◆ Exercise details
Without any alteration, retype the records that appear below.

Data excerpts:

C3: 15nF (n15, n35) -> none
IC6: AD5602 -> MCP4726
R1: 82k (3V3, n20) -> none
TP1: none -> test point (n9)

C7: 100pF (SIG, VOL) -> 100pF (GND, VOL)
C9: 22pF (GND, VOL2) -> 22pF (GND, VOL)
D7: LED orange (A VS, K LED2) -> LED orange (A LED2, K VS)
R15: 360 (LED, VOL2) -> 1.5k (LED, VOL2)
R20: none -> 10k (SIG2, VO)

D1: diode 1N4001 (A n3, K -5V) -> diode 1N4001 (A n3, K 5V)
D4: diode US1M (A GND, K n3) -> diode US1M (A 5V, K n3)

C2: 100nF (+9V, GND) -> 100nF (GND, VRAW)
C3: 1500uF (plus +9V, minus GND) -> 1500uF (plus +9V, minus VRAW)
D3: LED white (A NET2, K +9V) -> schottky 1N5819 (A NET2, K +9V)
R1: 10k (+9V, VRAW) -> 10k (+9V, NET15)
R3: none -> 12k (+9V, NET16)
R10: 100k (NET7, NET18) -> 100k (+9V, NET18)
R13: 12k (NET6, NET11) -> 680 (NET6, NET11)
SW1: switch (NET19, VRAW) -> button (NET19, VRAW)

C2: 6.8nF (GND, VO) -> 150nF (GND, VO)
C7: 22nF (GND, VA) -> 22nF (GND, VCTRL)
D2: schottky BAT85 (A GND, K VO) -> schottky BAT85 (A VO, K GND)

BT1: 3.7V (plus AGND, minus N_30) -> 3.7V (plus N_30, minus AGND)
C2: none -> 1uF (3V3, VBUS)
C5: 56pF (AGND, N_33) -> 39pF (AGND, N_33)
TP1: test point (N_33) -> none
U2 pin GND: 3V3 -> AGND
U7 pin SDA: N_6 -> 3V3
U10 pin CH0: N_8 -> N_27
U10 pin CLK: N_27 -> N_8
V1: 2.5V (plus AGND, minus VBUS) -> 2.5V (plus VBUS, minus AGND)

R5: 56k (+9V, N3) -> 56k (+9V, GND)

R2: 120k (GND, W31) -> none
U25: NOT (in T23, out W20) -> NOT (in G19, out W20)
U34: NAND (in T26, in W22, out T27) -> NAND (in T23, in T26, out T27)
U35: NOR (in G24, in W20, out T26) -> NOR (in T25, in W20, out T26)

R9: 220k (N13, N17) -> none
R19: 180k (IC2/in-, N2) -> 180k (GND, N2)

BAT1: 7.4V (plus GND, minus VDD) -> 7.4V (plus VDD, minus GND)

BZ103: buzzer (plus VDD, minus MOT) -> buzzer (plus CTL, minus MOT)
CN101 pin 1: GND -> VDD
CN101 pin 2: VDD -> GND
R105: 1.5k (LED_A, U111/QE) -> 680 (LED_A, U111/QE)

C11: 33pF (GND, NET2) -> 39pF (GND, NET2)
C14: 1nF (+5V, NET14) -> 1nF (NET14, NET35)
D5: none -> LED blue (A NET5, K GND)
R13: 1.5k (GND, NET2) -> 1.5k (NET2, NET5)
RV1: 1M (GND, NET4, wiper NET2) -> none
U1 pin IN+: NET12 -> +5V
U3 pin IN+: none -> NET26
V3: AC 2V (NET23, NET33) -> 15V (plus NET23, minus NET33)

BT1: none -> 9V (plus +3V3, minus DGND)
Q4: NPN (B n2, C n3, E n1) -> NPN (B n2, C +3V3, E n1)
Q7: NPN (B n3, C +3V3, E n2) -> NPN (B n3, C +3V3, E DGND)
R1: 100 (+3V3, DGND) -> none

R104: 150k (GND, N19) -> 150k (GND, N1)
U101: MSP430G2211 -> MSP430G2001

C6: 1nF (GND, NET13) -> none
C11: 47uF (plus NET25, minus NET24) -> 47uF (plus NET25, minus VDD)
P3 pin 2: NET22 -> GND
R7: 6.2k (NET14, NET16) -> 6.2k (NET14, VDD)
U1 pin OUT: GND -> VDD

◆ Exercise solution
C3: 15nF (n15, n35) -> none
IC6: AD5602 -> MCP4726
R1: 82k (3V3, n20) -> none
TP1: none -> test point (n9)

C7: 100pF (SIG, VOL) -> 100pF (GND, VOL)
C9: 22pF (GND, VOL2) -> 22pF (GND, VOL)
D7: LED orange (A VS, K LED2) -> LED orange (A LED2, K VS)
R15: 360 (LED, VOL2) -> 1.5k (LED, VOL2)
R20: none -> 10k (SIG2, VO)

D1: diode 1N4001 (A n3, K -5V) -> diode 1N4001 (A n3, K 5V)
D4: diode US1M (A GND, K n3) -> diode US1M (A 5V, K n3)

C2: 100nF (+9V, GND) -> 100nF (GND, VRAW)
C3: 1500uF (plus +9V, minus GND) -> 1500uF (plus +9V, minus VRAW)
D3: LED white (A NET2, K +9V) -> schottky 1N5819 (A NET2, K +9V)
R1: 10k (+9V, VRAW) -> 10k (+9V, NET15)
R3: none -> 12k (+9V, NET16)
R10: 100k (NET7, NET18) -> 100k (+9V, NET18)
R13: 12k (NET6, NET11) -> 680 (NET6, NET11)
SW1: switch (NET19, VRAW) -> button (NET19, VRAW)

C2: 6.8nF (GND, VO) -> 150nF (GND, VO)
C7: 22nF (GND, VA) -> 22nF (GND, VCTRL)
D2: schottky BAT85 (A GND, K VO) -> schottky BAT85 (A VO, K GND)

BT1: 3.7V (plus AGND, minus N_30) -> 3.7V (plus N_30, minus AGND)
C2: none -> 1uF (3V3, VBUS)
C5: 56pF (AGND, N_33) -> 39pF (AGND, N_33)
TP1: test point (N_33) -> none
U2 pin GND: 3V3 -> AGND
U7 pin SDA: N_6 -> 3V3
U10 pin CH0: N_8 -> N_27
U10 pin CLK: N_27 -> N_8
V1: 2.5V (plus AGND, minus VBUS) -> 2.5V (plus VBUS, minus AGND)

R5: 56k (+9V, N3) -> 56k (+9V, GND)

R2: 120k (GND, W31) -> none
U25: NOT (in T23, out W20) -> NOT (in G19, out W20)
U34: NAND (in T26, in W22, out T27) -> NAND (in T23, in T26, out T27)
U35: NOR (in G24, in W20, out T26) -> NOR (in T25, in W20, out T26)

R9: 220k (N13, N17) -> none
R19: 180k (IC2/in-, N2) -> 180k (GND, N2)

BAT1: 7.4V (plus GND, minus VDD) -> 7.4V (plus VDD, minus GND)

BZ103: buzzer (plus VDD, minus MOT) -> buzzer (plus CTL, minus MOT)
CN101 pin 1: GND -> VDD
CN101 pin 2: VDD -> GND
R105: 1.5k (LED_A, U111/QE) -> 680 (LED_A, U111/QE)

C11: 33pF (GND, NET2) -> 39pF (GND, NET2)
C14: 1nF (+5V, NET14) -> 1nF (NET14, NET35)
D5: none -> LED blue (A NET5, K GND)
R13: 1.5k (GND, NET2) -> 1.5k (NET2, NET5)
RV1: 1M (GND, NET4, wiper NET2) -> none
U1 pin IN+: NET12 -> +5V
U3 pin IN+: none -> NET26
V3: AC 2V (NET23, NET33) -> 15V (plus NET23, minus NET33)

BT1: none -> 9V (plus +3V3, minus DGND)
Q4: NPN (B n2, C n3, E n1) -> NPN (B n2, C +3V3, E n1)
Q7: NPN (B n3, C +3V3, E n2) -> NPN (B n3, C +3V3, E DGND)
R1: 100 (+3V3, DGND) -> none

R104: 150k (GND, N19) -> 150k (GND, N1)
U101: MSP430G2211 -> MSP430G2001

C6: 1nF (GND, NET13) -> none
C11: 47uF (plus NET25, minus NET24) -> 47uF (plus NET25, minus VDD)
P3 pin 2: NET22 -> GND
R7: 6.2k (NET14, NET16) -> 6.2k (NET14, VDD)
U1 pin OUT: GND -> VDD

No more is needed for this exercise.